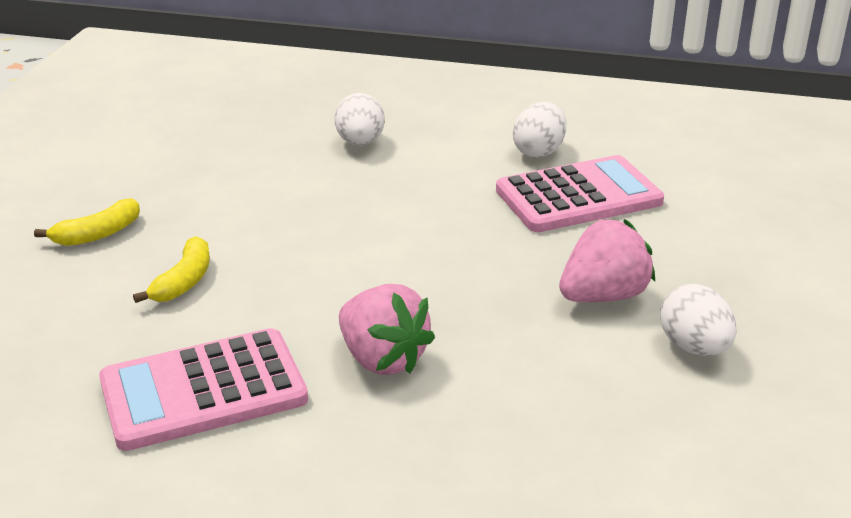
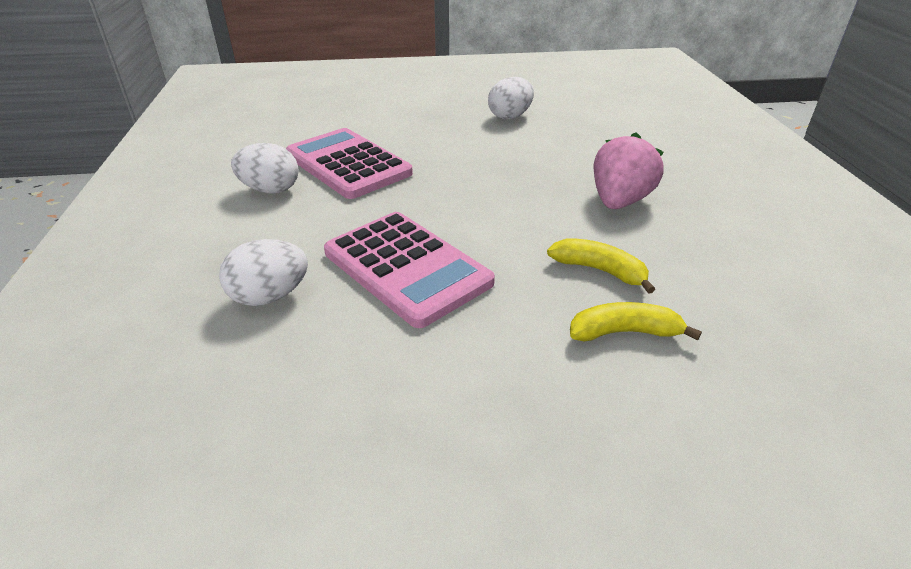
camera: 110 degrees left, 5 degrees up
(98, 234) = (602, 456): yellow banana -> yellow banana (599, 270)
(203, 390) = (738, 265): pink calculator -> pink calculator (406, 268)
(603, 296) = (479, 143): pink strawberry -> none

================

Would you show all lines of the material above that contain the word "pink"?

YOUR RESPONSE »
(203, 390) = (738, 265): pink calculator -> pink calculator (406, 268)
(603, 296) = (479, 143): pink strawberry -> none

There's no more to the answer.